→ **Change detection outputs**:
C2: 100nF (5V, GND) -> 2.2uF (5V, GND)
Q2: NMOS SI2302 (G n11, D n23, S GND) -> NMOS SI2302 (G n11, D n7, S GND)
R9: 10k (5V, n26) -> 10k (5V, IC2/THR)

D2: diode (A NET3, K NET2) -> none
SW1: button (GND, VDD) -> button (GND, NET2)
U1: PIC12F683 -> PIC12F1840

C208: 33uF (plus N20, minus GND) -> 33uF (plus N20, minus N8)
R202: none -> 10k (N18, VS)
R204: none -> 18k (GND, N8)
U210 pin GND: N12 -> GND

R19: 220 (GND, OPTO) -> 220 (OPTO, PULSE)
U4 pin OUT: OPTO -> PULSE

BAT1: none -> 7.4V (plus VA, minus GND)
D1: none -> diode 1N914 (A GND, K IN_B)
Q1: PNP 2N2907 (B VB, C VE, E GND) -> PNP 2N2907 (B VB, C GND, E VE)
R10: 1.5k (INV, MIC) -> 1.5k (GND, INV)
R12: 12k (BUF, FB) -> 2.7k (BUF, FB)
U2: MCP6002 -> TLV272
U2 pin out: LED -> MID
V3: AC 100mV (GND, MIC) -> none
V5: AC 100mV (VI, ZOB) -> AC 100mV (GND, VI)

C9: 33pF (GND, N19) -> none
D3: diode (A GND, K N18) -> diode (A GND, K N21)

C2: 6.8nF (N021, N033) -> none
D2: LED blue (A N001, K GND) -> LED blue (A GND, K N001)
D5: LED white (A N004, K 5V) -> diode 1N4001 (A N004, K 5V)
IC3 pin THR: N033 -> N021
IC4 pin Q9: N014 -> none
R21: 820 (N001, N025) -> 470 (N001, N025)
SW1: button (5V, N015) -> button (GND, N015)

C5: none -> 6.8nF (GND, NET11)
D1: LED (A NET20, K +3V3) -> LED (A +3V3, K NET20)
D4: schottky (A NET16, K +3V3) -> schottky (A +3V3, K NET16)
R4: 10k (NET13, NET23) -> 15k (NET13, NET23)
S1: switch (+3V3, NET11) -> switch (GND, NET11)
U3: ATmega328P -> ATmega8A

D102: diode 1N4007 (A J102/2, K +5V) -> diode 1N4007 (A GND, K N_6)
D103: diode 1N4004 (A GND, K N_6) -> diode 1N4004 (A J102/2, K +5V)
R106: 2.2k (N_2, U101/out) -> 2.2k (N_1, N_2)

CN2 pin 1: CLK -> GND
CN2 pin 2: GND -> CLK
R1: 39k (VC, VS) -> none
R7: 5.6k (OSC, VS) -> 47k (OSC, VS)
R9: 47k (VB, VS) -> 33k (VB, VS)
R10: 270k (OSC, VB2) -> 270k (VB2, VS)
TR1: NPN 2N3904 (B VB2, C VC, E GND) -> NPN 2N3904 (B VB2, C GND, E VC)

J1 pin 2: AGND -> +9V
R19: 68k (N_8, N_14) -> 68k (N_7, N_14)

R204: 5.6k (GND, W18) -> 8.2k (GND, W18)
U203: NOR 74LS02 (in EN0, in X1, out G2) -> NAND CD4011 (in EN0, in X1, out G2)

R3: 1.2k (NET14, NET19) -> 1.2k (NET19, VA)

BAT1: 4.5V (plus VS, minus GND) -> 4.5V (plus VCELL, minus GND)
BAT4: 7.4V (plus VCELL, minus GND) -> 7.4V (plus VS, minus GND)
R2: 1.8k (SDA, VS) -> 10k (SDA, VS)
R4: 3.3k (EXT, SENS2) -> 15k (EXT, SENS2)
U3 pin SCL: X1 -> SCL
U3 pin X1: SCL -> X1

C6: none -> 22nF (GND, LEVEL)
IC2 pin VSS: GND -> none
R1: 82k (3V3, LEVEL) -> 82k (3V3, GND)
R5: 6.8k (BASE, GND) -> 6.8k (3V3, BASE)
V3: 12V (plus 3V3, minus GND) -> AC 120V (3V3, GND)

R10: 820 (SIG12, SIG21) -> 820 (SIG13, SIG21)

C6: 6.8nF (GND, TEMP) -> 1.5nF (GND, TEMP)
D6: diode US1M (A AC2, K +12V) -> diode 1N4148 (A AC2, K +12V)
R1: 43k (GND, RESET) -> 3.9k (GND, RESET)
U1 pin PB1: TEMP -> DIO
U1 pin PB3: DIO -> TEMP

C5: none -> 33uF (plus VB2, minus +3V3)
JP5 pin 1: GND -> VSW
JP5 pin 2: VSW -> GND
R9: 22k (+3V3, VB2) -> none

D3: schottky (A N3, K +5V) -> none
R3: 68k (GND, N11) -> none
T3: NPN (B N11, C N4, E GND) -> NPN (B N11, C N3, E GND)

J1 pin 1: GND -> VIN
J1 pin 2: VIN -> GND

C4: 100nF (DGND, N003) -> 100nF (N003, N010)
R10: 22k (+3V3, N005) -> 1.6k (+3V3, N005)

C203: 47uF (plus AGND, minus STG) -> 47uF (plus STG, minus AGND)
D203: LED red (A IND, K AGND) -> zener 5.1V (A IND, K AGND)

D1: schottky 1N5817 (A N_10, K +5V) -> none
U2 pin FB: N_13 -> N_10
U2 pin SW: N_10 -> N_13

→ **Required action**: Extract exactly and only the lines above from the line containing "U2: MCP6002 -> TLV272" through the line containing "BAT1: 4.5V (plus", both end lines included.

→ **Answer for the task**:
U2: MCP6002 -> TLV272
U2 pin out: LED -> MID
V3: AC 100mV (GND, MIC) -> none
V5: AC 100mV (VI, ZOB) -> AC 100mV (GND, VI)

C9: 33pF (GND, N19) -> none
D3: diode (A GND, K N18) -> diode (A GND, K N21)

C2: 6.8nF (N021, N033) -> none
D2: LED blue (A N001, K GND) -> LED blue (A GND, K N001)
D5: LED white (A N004, K 5V) -> diode 1N4001 (A N004, K 5V)
IC3 pin THR: N033 -> N021
IC4 pin Q9: N014 -> none
R21: 820 (N001, N025) -> 470 (N001, N025)
SW1: button (5V, N015) -> button (GND, N015)

C5: none -> 6.8nF (GND, NET11)
D1: LED (A NET20, K +3V3) -> LED (A +3V3, K NET20)
D4: schottky (A NET16, K +3V3) -> schottky (A +3V3, K NET16)
R4: 10k (NET13, NET23) -> 15k (NET13, NET23)
S1: switch (+3V3, NET11) -> switch (GND, NET11)
U3: ATmega328P -> ATmega8A

D102: diode 1N4007 (A J102/2, K +5V) -> diode 1N4007 (A GND, K N_6)
D103: diode 1N4004 (A GND, K N_6) -> diode 1N4004 (A J102/2, K +5V)
R106: 2.2k (N_2, U101/out) -> 2.2k (N_1, N_2)

CN2 pin 1: CLK -> GND
CN2 pin 2: GND -> CLK
R1: 39k (VC, VS) -> none
R7: 5.6k (OSC, VS) -> 47k (OSC, VS)
R9: 47k (VB, VS) -> 33k (VB, VS)
R10: 270k (OSC, VB2) -> 270k (VB2, VS)
TR1: NPN 2N3904 (B VB2, C VC, E GND) -> NPN 2N3904 (B VB2, C GND, E VC)

J1 pin 2: AGND -> +9V
R19: 68k (N_8, N_14) -> 68k (N_7, N_14)

R204: 5.6k (GND, W18) -> 8.2k (GND, W18)
U203: NOR 74LS02 (in EN0, in X1, out G2) -> NAND CD4011 (in EN0, in X1, out G2)

R3: 1.2k (NET14, NET19) -> 1.2k (NET19, VA)

BAT1: 4.5V (plus VS, minus GND) -> 4.5V (plus VCELL, minus GND)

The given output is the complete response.